Top of DATA TO EXAMINE
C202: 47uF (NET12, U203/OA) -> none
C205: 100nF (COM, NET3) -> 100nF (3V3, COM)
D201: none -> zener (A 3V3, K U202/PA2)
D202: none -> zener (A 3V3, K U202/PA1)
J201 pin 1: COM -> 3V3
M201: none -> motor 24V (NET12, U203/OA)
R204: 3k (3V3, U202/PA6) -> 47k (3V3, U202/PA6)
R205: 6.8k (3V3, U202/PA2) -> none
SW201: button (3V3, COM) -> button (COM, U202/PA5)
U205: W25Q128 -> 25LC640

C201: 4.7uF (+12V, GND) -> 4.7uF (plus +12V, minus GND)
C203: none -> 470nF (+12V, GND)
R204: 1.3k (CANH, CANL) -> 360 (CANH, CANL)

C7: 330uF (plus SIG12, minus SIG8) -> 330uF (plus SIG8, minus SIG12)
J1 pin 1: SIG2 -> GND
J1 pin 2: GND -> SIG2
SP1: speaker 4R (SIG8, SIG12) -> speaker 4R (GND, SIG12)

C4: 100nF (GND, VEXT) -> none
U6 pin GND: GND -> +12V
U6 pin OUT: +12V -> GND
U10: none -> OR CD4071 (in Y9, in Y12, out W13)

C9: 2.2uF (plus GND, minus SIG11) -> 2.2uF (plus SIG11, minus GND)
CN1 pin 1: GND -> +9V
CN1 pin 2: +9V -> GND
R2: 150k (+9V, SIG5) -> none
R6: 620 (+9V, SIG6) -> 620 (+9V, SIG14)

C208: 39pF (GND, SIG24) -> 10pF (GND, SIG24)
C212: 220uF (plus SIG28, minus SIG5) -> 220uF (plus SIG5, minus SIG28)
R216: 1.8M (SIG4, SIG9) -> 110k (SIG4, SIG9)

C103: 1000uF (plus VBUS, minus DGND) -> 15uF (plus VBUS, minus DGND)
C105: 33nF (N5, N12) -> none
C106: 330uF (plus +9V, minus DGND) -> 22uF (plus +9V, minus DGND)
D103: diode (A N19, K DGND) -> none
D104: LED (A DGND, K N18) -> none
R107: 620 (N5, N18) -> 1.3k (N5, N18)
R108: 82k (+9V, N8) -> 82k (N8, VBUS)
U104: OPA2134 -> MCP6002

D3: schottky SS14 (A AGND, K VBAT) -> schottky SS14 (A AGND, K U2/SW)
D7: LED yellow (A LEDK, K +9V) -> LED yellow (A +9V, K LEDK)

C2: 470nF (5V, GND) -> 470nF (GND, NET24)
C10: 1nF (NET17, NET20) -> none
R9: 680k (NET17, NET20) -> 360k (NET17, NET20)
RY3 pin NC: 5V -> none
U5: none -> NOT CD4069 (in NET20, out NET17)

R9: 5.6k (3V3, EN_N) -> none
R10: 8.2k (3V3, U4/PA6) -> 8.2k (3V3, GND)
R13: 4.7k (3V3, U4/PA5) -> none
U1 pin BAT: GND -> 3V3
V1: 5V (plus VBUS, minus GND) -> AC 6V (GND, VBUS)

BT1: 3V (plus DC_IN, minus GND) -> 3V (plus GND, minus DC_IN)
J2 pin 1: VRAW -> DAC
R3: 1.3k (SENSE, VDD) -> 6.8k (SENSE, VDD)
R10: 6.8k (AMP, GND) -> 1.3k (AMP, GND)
Bottom of DATA TO EXAMINE
• WHAT THE EXERCISE ASKS: Out of the entries, report each line that contains the word "plus".

• ANSWER FOR THIS EXERCISE:
C201: 4.7uF (+12V, GND) -> 4.7uF (plus +12V, minus GND)
C7: 330uF (plus SIG12, minus SIG8) -> 330uF (plus SIG8, minus SIG12)
C9: 2.2uF (plus GND, minus SIG11) -> 2.2uF (plus SIG11, minus GND)
C212: 220uF (plus SIG28, minus SIG5) -> 220uF (plus SIG5, minus SIG28)
C103: 1000uF (plus VBUS, minus DGND) -> 15uF (plus VBUS, minus DGND)
C106: 330uF (plus +9V, minus DGND) -> 22uF (plus +9V, minus DGND)
V1: 5V (plus VBUS, minus GND) -> AC 6V (GND, VBUS)
BT1: 3V (plus DC_IN, minus GND) -> 3V (plus GND, minus DC_IN)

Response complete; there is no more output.